Exercise requirements → Each record should be given again exactly, and any picture in it left out.

Data entries
•••

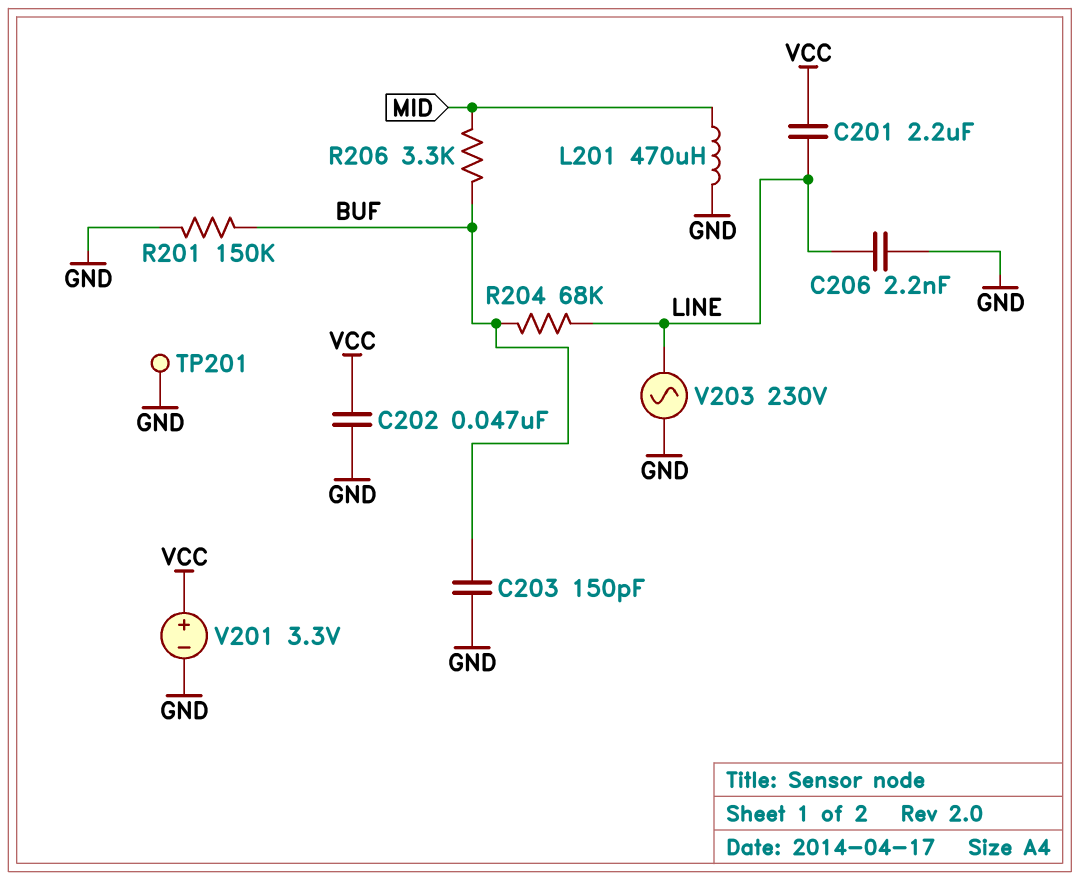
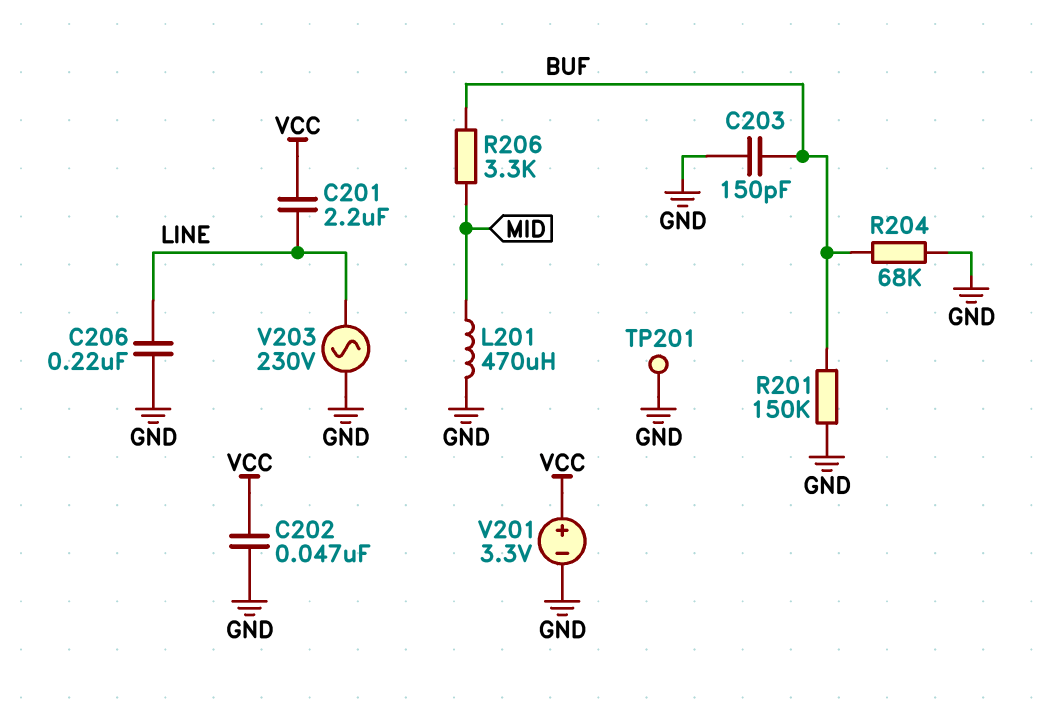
C206: 2.2nF (GND, LINE) -> 220nF (GND, LINE)
R204: 68k (BUF, LINE) -> 68k (BUF, GND)

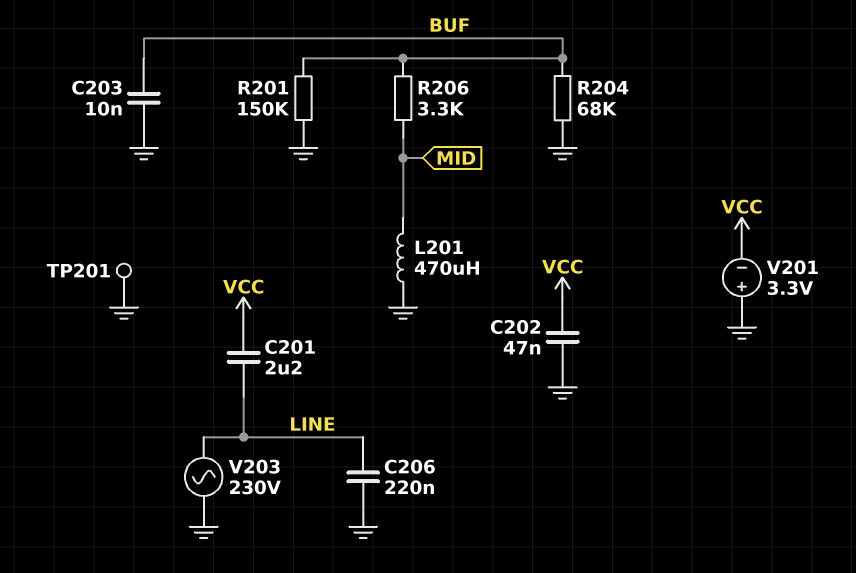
C203: 150pF (BUF, GND) -> 10nF (BUF, GND)
V201: 3.3V (plus VCC, minus GND) -> 3.3V (plus GND, minus VCC)

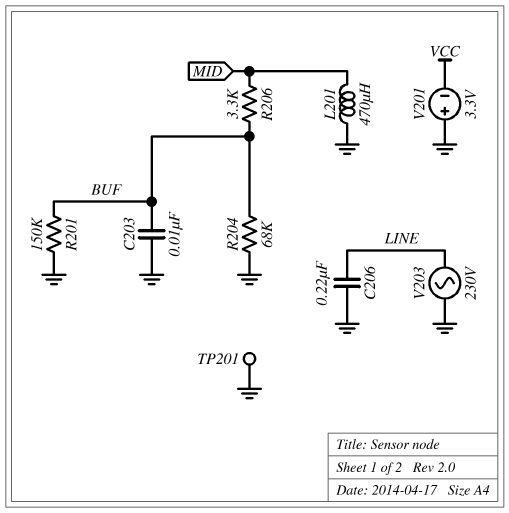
C201: 2.2uF (LINE, VCC) -> none
C202: 47nF (GND, VCC) -> none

•••

Result for this exercise →
C206: 2.2nF (GND, LINE) -> 220nF (GND, LINE)
R204: 68k (BUF, LINE) -> 68k (BUF, GND)

C203: 150pF (BUF, GND) -> 10nF (BUF, GND)
V201: 3.3V (plus VCC, minus GND) -> 3.3V (plus GND, minus VCC)

C201: 2.2uF (LINE, VCC) -> none
C202: 47nF (GND, VCC) -> none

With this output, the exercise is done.